-- WHAT THE TASK ASKS --
Within the listing below, the lines to output run from the one containing "IC4: OR 74HC32" through the one containing "IC20: OR CD4071"; copy them exactly and nothing else.

-- PROVIDED RECORDS --
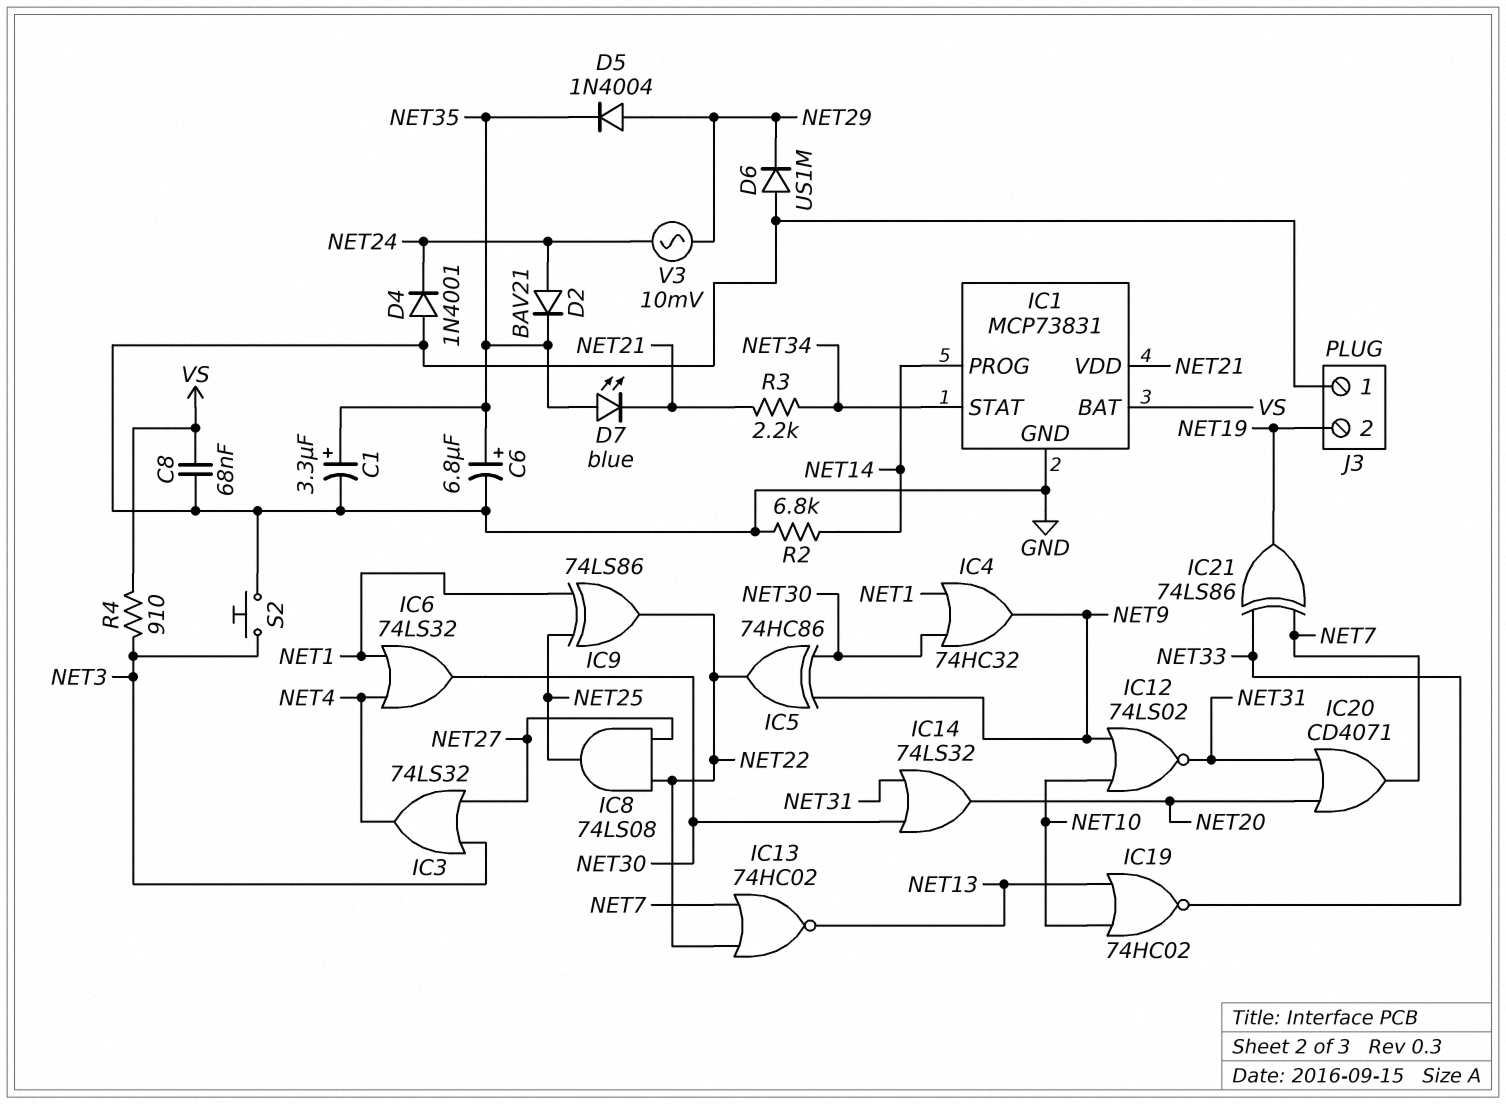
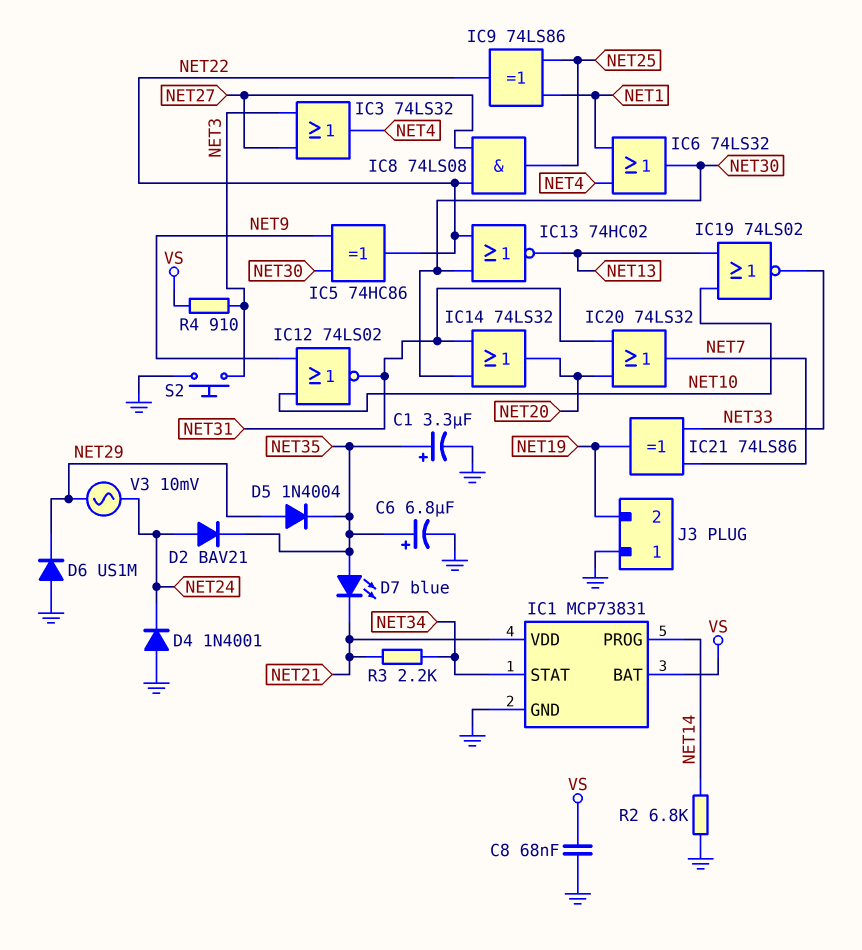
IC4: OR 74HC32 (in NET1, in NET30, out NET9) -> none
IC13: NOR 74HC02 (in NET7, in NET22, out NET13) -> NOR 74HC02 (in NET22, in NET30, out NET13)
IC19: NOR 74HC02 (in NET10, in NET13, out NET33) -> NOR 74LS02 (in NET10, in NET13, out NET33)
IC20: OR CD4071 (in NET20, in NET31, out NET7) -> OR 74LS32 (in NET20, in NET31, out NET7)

--

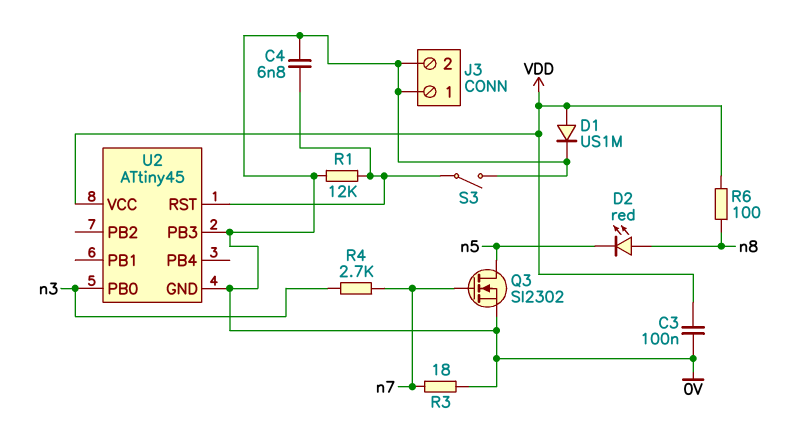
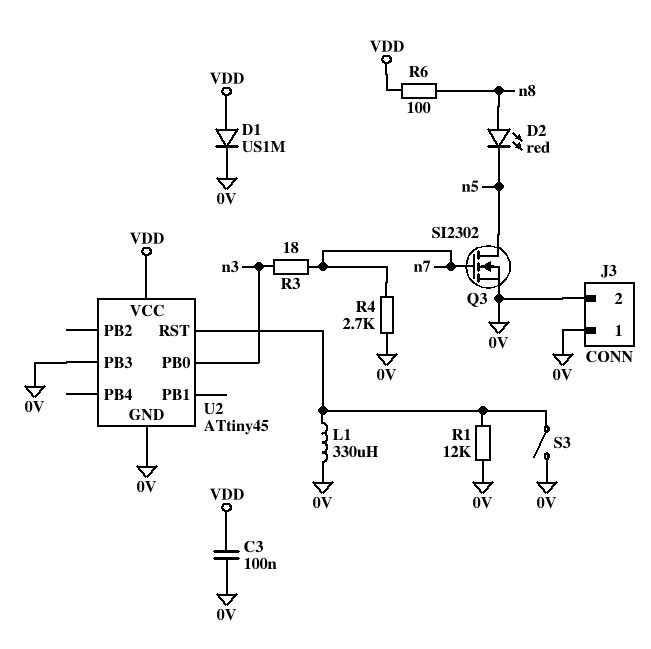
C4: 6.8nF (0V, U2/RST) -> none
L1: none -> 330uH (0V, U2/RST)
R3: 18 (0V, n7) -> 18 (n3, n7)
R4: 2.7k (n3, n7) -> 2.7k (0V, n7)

-- WRITTEN REPLY --
IC4: OR 74HC32 (in NET1, in NET30, out NET9) -> none
IC13: NOR 74HC02 (in NET7, in NET22, out NET13) -> NOR 74HC02 (in NET22, in NET30, out NET13)
IC19: NOR 74HC02 (in NET10, in NET13, out NET33) -> NOR 74LS02 (in NET10, in NET13, out NET33)
IC20: OR CD4071 (in NET20, in NET31, out NET7) -> OR 74LS32 (in NET20, in NET31, out NET7)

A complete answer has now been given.